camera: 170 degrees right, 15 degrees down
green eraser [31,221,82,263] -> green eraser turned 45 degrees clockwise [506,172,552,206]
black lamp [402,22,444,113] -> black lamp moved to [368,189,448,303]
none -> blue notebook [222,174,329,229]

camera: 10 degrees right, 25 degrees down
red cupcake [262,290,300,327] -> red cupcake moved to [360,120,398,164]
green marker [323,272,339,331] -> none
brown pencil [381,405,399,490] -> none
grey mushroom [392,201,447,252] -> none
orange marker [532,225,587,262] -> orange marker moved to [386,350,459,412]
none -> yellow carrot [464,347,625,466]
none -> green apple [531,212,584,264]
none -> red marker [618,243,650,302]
════════════════════
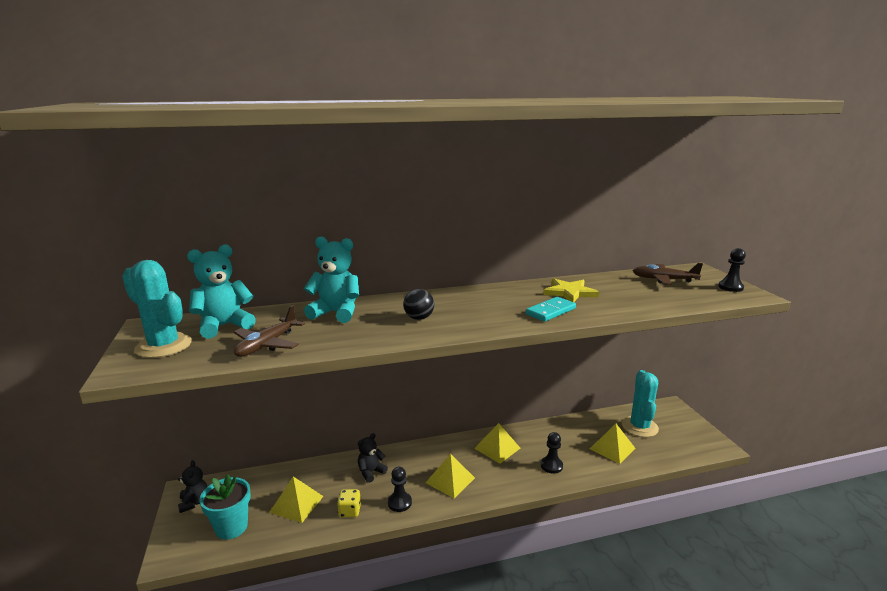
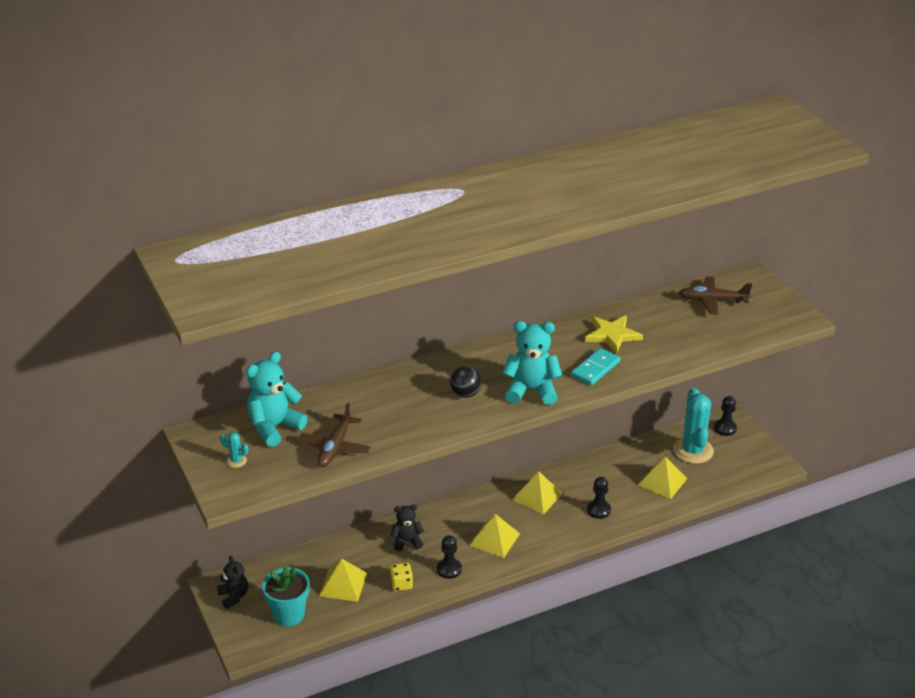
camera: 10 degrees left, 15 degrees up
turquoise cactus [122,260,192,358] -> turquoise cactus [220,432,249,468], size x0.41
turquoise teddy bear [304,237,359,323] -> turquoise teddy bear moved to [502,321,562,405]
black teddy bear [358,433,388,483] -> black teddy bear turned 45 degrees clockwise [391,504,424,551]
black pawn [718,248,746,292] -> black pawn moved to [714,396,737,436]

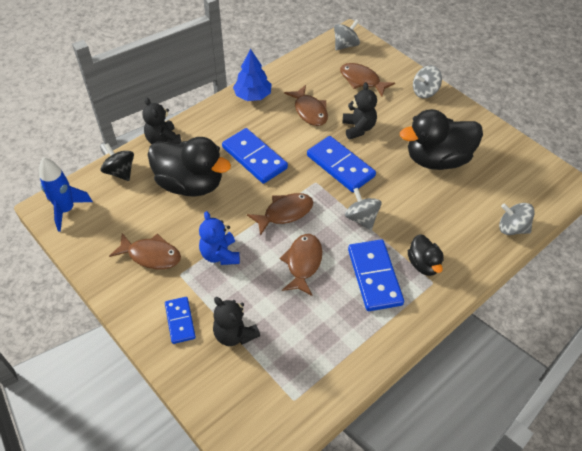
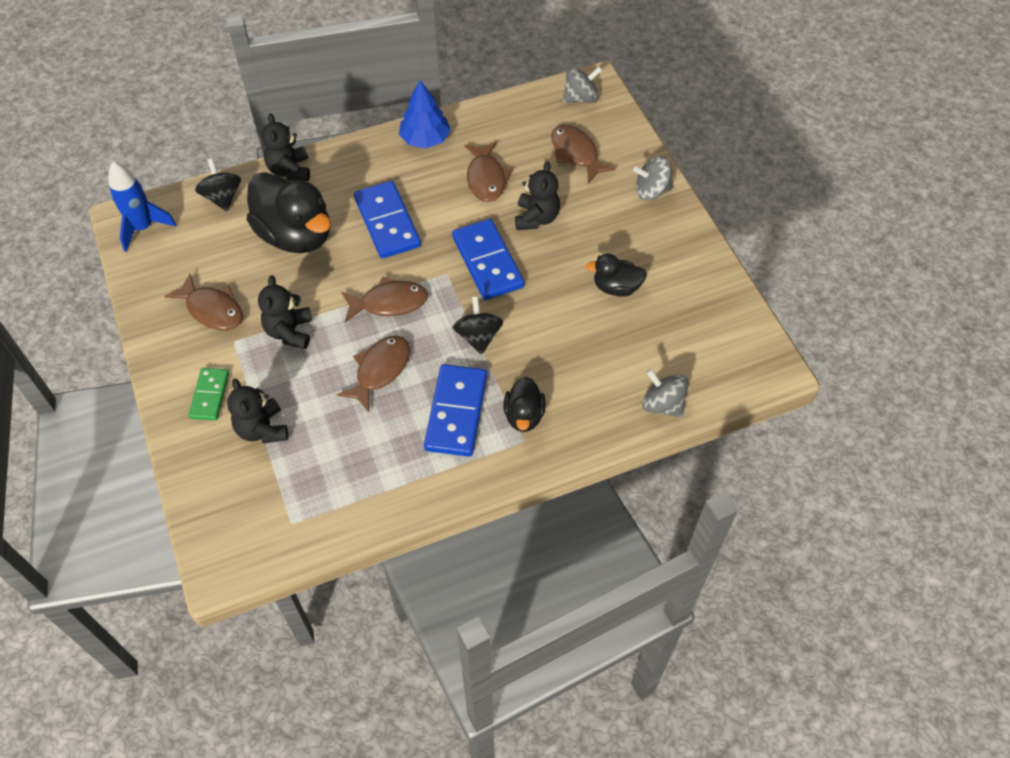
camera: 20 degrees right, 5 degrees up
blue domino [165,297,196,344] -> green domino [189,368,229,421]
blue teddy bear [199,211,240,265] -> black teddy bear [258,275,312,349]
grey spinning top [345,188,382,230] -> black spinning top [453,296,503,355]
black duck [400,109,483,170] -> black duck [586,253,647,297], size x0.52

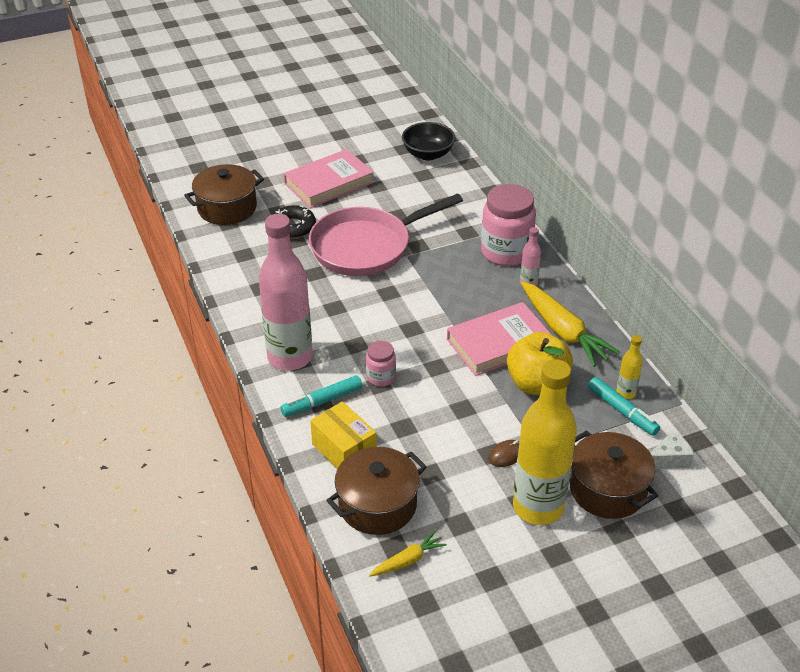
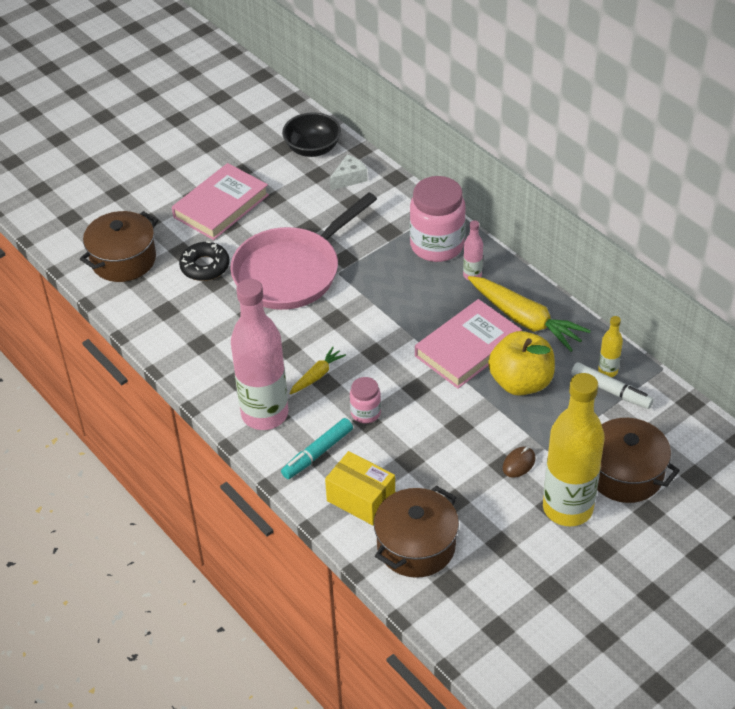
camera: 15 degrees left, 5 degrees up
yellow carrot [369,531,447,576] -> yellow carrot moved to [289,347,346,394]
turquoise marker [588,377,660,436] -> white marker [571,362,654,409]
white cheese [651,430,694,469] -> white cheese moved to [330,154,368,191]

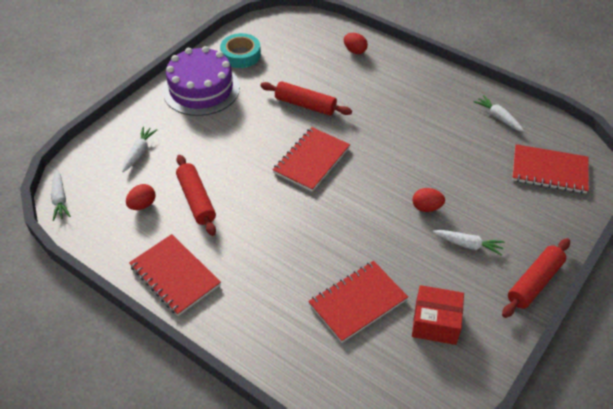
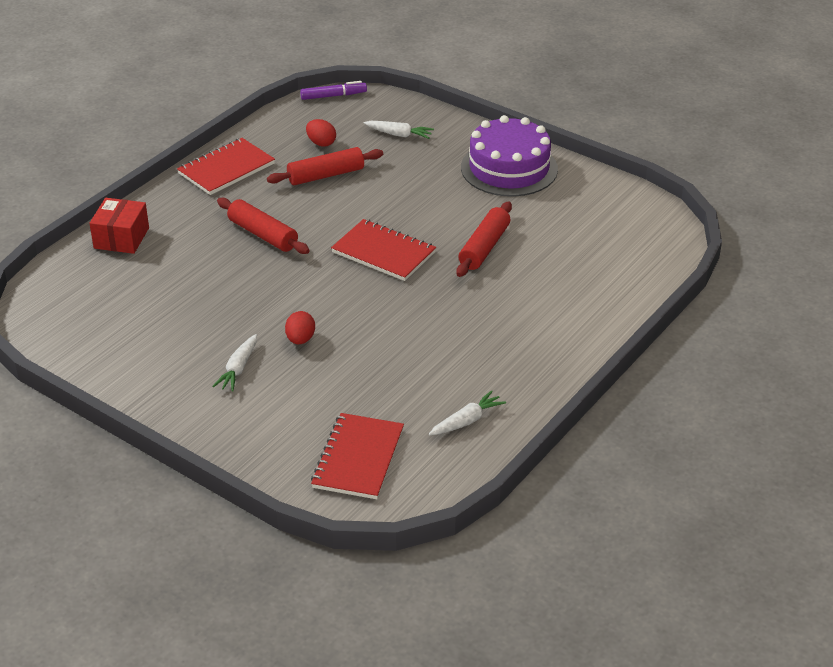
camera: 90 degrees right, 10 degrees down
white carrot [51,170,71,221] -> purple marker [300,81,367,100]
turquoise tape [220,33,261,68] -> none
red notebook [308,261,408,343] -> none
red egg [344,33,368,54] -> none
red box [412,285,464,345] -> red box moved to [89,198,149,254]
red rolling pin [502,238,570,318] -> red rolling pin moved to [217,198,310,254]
════════════════════
About this task
Look above for the line with "red cupcake [262,290,300,327]" and the line with "none -> red marker [618,243,650,302]". Write out those two lines and all the lines between them, exactly, and no others.

Reply
red cupcake [262,290,300,327] -> red cupcake moved to [360,120,398,164]
green marker [323,272,339,331] -> none
brown pencil [381,405,399,490] -> none
grey mushroom [392,201,447,252] -> none
orange marker [532,225,587,262] -> orange marker moved to [386,350,459,412]
none -> yellow carrot [464,347,625,466]
none -> green apple [531,212,584,264]
none -> red marker [618,243,650,302]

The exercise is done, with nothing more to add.